주어진 과제: 아래 행을 하나도 빠짐없이 그대로 옮겨 적어 주세요. 그림은 답에 넣지 않습니다.
====== 제공 데이터 ======
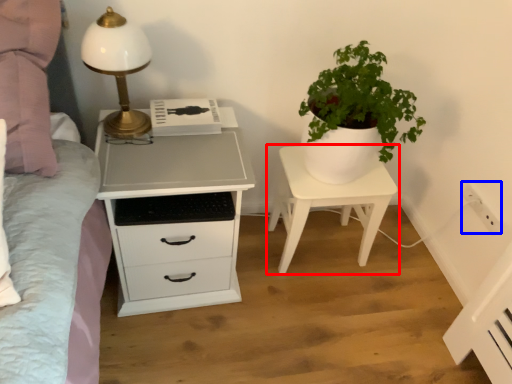
Question: Which point is further to the camera, nightstand (highlighted by a red box) or electric outlet (highlighted by a blue box)?

Choices:
 (A) nightstand
 (B) electric outlet

Answer: (B)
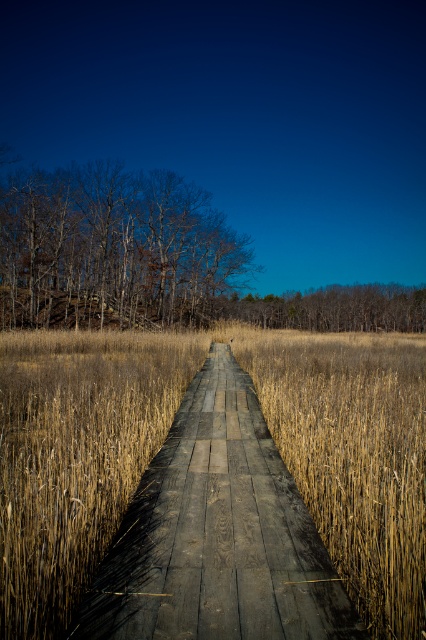
Question: From the image, what is the correct spatial relationship of dark gray wooden path at center in relation to smooth bark trees at left?

Choices:
 (A) left
 (B) right

Answer: (B)

Question: Is dark gray wooden path at center positioned before smooth bark trees at left?

Choices:
 (A) yes
 (B) no

Answer: (A)

Question: In this image, where is dark gray wooden path at center located relative to smooth bark trees at left?

Choices:
 (A) above
 (B) below

Answer: (B)

Question: Which object appears closest to the camera in this image?

Choices:
 (A) smooth bark trees at left
 (B) dark gray wooden path at center

Answer: (B)

Question: Which of the following is the farthest from the observer?

Choices:
 (A) (69, 170)
 (B) (238, 532)

Answer: (A)

Question: Which of the following is the closest to the observer?

Choices:
 (A) (187, 196)
 (B) (270, 564)

Answer: (B)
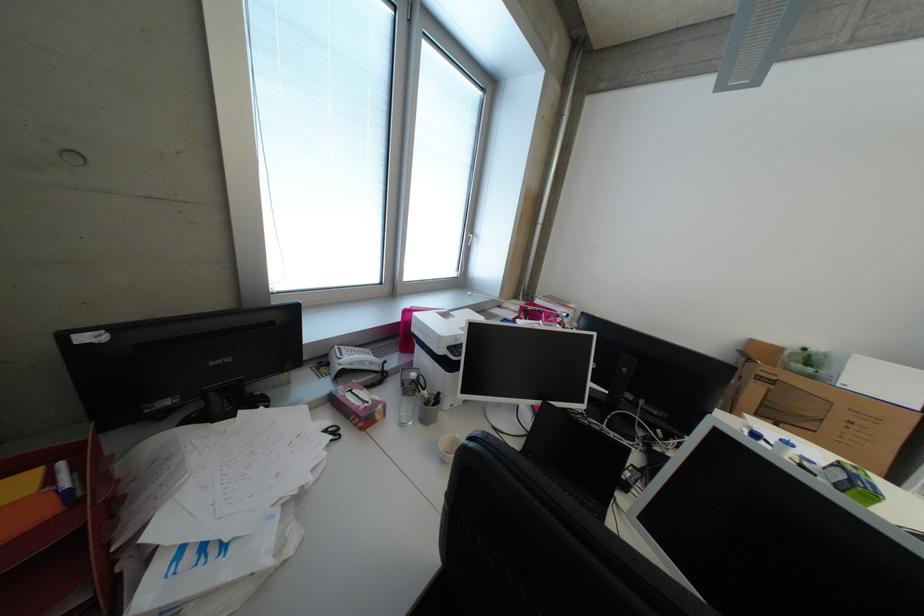
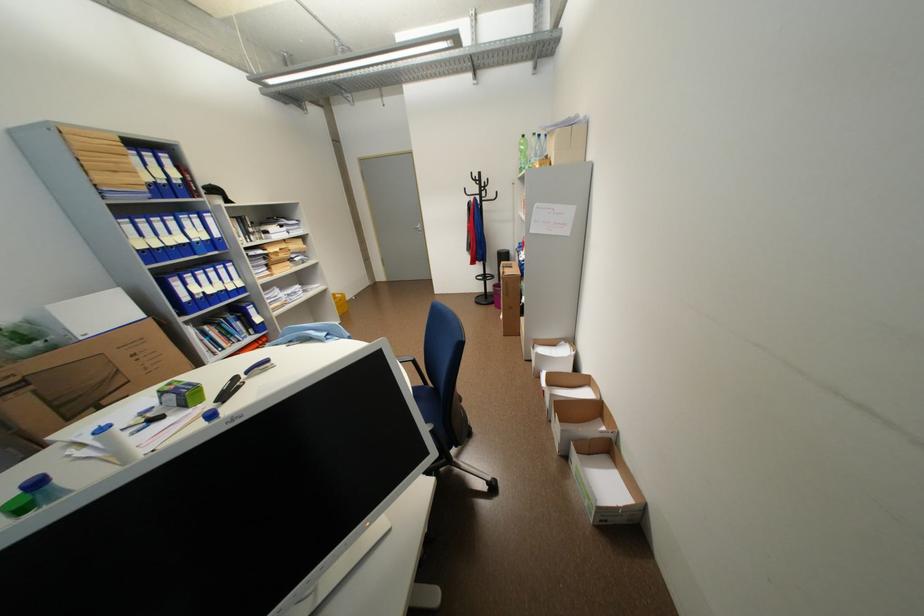
The point at (795, 444) is marked in the first image. Where is the corresponding point in the second image?

(111, 431)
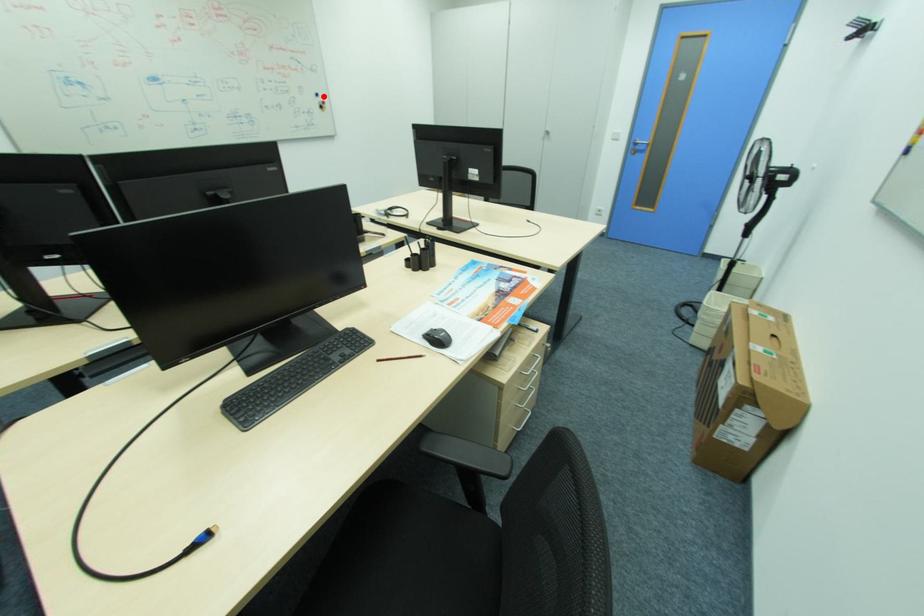
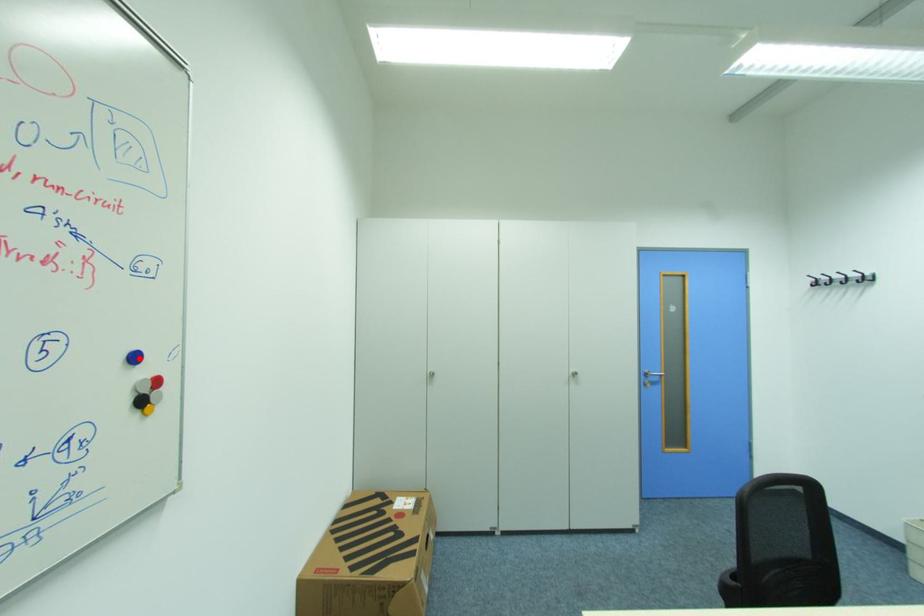
I am providing you with two images of the same scene from different viewpoints. A red point is marked on the first image and another point is marked on the second image. Is the marked point in image1 the same physical position as the marked point in image2?

Yes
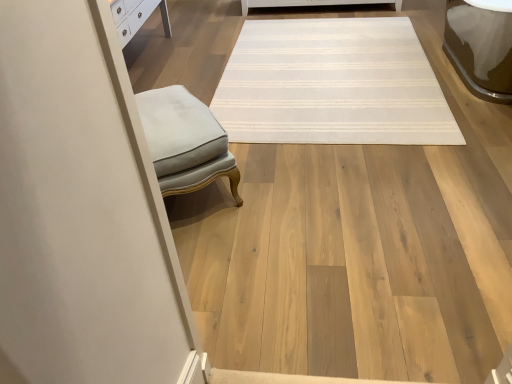
Question: Considering the relative sizes of light gray fabric ottoman at left and white striped rug at center in the image provided, is light gray fabric ottoman at left thinner than white striped rug at center?

Choices:
 (A) yes
 (B) no

Answer: (A)

Question: Is white striped rug at center completely or partially inside light gray fabric ottoman at left?

Choices:
 (A) yes
 (B) no

Answer: (B)

Question: Is light gray fabric ottoman at left outside of white striped rug at center?

Choices:
 (A) yes
 (B) no

Answer: (A)

Question: Is the depth of light gray fabric ottoman at left greater than that of white striped rug at center?

Choices:
 (A) yes
 (B) no

Answer: (B)

Question: Is light gray fabric ottoman at left not close to white striped rug at center?

Choices:
 (A) no
 (B) yes

Answer: (B)

Question: Is light gray fabric ottoman at left turned away from white striped rug at center?

Choices:
 (A) no
 (B) yes

Answer: (A)

Question: Is white striped rug at center bigger than light gray fabric ottoman at left?

Choices:
 (A) yes
 (B) no

Answer: (A)

Question: Would you say white striped rug at center is a long distance from light gray fabric ottoman at left?

Choices:
 (A) no
 (B) yes

Answer: (B)

Question: Is white striped rug at center not inside light gray fabric ottoman at left?

Choices:
 (A) no
 (B) yes

Answer: (B)

Question: Can you confirm if white striped rug at center is thinner than light gray fabric ottoman at left?

Choices:
 (A) no
 (B) yes

Answer: (A)

Question: Considering the relative sizes of white striped rug at center and light gray fabric ottoman at left in the image provided, is white striped rug at center smaller than light gray fabric ottoman at left?

Choices:
 (A) no
 (B) yes

Answer: (A)

Question: Considering the relative sizes of white striped rug at center and light gray fabric ottoman at left in the image provided, is white striped rug at center taller than light gray fabric ottoman at left?

Choices:
 (A) no
 (B) yes

Answer: (A)

Question: Is light gray fabric ottoman at left wider or thinner than white striped rug at center?

Choices:
 (A) thin
 (B) wide

Answer: (A)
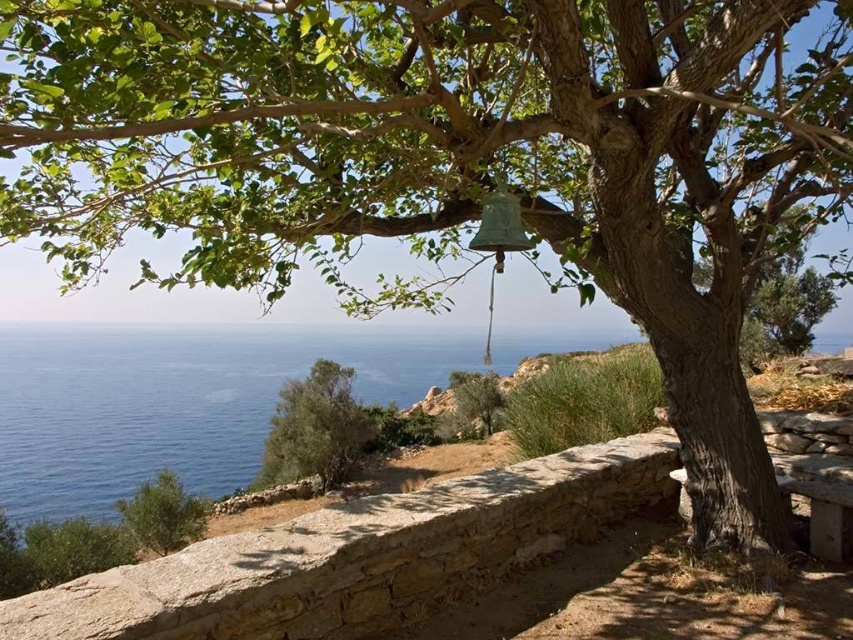
You are standing at the stone wall and want to place a small potted plant between the blue water at lower left and the green leafy shrub at lower left. Based on their positions, where should you place the potted plant relative to the shrub?

The blue water at lower left is above the green leafy shrub at lower left, so you should place the potted plant below the shrub to maintain the vertical order between the blue water at lower left and the green leafy shrub at lower left.

Based on the photo, you are standing in the coastal scene and want to take a photo of the green leafy tree at center without the green leafy shrub at lower left blocking the view. Where should you position yourself relative to the shrub?

You should position yourself behind the green leafy shrub at lower left so that the shrub is between you and the tree, allowing you to capture the green leafy tree at center without obstruction.

You are standing in front of the coastal scene and want to walk towards the blue water at lower left and the green leafy tree at center. Which object will you reach first?

The blue water at lower left is closer to the viewer than the green leafy tree at center, so you will reach the blue water at lower left first.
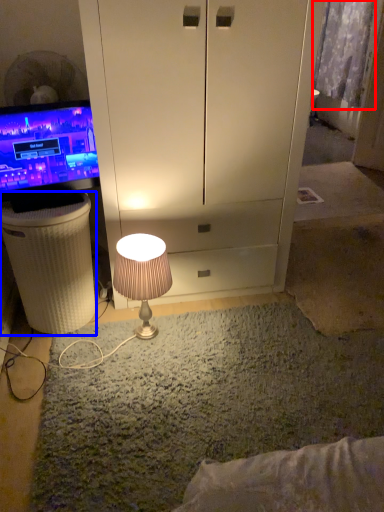
Question: Among these objects, which one is farthest to the camera, curtain (highlighted by a red box) or vanity (highlighted by a blue box)?

Choices:
 (A) curtain
 (B) vanity

Answer: (A)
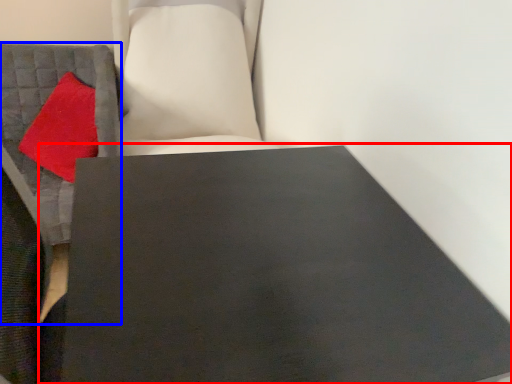
Question: Which point is further to the camera, table (highlighted by a red box) or furniture (highlighted by a blue box)?

Choices:
 (A) table
 (B) furniture

Answer: (B)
======
작성 답안:
Question: Which point is further to the camera, nightstand (highlighted by a red box) or electric outlet (highlighted by a blue box)?

Choices:
 (A) nightstand
 (B) electric outlet

Answer: (B)
Question: From the image, what is the correct spatial relationship of dark gray wooden path at center in relation to smooth bark trees at left?

Choices:
 (A) left
 (B) right

Answer: (B)

Question: Is dark gray wooden path at center positioned before smooth bark trees at left?

Choices:
 (A) yes
 (B) no

Answer: (A)

Question: In this image, where is dark gray wooden path at center located relative to smooth bark trees at left?

Choices:
 (A) above
 (B) below

Answer: (B)

Question: Which object appears closest to the camera in this image?

Choices:
 (A) smooth bark trees at left
 (B) dark gray wooden path at center

Answer: (B)

Question: Which of the following is the farthest from the observer?

Choices:
 (A) (69, 170)
 (B) (238, 532)

Answer: (A)

Question: Which of the following is the closest to the observer?

Choices:
 (A) (187, 196)
 (B) (270, 564)

Answer: (B)
The point at (795, 444) is marked in the first image. Where is the corresponding point in the second image?

(111, 431)
I am providing you with two images of the same scene from different viewpoints. A red point is marked on the first image and another point is marked on the second image. Is the marked point in image1 the same physical position as the marked point in image2?

Yes
Question: Considering the relative sizes of light gray fabric ottoman at left and white striped rug at center in the image provided, is light gray fabric ottoman at left thinner than white striped rug at center?

Choices:
 (A) yes
 (B) no

Answer: (A)

Question: Is white striped rug at center completely or partially inside light gray fabric ottoman at left?

Choices:
 (A) yes
 (B) no

Answer: (B)

Question: Is light gray fabric ottoman at left outside of white striped rug at center?

Choices:
 (A) yes
 (B) no

Answer: (A)

Question: Is the depth of light gray fabric ottoman at left greater than that of white striped rug at center?

Choices:
 (A) yes
 (B) no

Answer: (B)

Question: Is light gray fabric ottoman at left not close to white striped rug at center?

Choices:
 (A) no
 (B) yes

Answer: (B)

Question: Is light gray fabric ottoman at left turned away from white striped rug at center?

Choices:
 (A) no
 (B) yes

Answer: (A)

Question: Is white striped rug at center bigger than light gray fabric ottoman at left?

Choices:
 (A) yes
 (B) no

Answer: (A)

Question: Would you say white striped rug at center is a long distance from light gray fabric ottoman at left?

Choices:
 (A) no
 (B) yes

Answer: (B)

Question: Is white striped rug at center not inside light gray fabric ottoman at left?

Choices:
 (A) no
 (B) yes

Answer: (B)

Question: Can you confirm if white striped rug at center is thinner than light gray fabric ottoman at left?

Choices:
 (A) no
 (B) yes

Answer: (A)

Question: Considering the relative sizes of white striped rug at center and light gray fabric ottoman at left in the image provided, is white striped rug at center smaller than light gray fabric ottoman at left?

Choices:
 (A) no
 (B) yes

Answer: (A)

Question: Considering the relative sizes of white striped rug at center and light gray fabric ottoman at left in the image provided, is white striped rug at center taller than light gray fabric ottoman at left?

Choices:
 (A) no
 (B) yes

Answer: (A)

Question: Is light gray fabric ottoman at left wider or thinner than white striped rug at center?

Choices:
 (A) thin
 (B) wide

Answer: (A)
You are standing at the stone wall and want to place a small potted plant between the blue water at lower left and the green leafy shrub at lower left. Based on their positions, where should you place the potted plant relative to the shrub?

The blue water at lower left is above the green leafy shrub at lower left, so you should place the potted plant below the shrub to maintain the vertical order between the blue water at lower left and the green leafy shrub at lower left.

Based on the photo, you are standing in the coastal scene and want to take a photo of the green leafy tree at center without the green leafy shrub at lower left blocking the view. Where should you position yourself relative to the shrub?

You should position yourself behind the green leafy shrub at lower left so that the shrub is between you and the tree, allowing you to capture the green leafy tree at center without obstruction.

You are standing in front of the coastal scene and want to walk towards the blue water at lower left and the green leafy tree at center. Which object will you reach first?

The blue water at lower left is closer to the viewer than the green leafy tree at center, so you will reach the blue water at lower left first.
Question: Among these objects, which one is farthest to the camera, curtain (highlighted by a red box) or vanity (highlighted by a blue box)?

Choices:
 (A) curtain
 (B) vanity

Answer: (A)
Question: Which point is further to the camera, table (highlighted by a red box) or furniture (highlighted by a blue box)?

Choices:
 (A) table
 (B) furniture

Answer: (B)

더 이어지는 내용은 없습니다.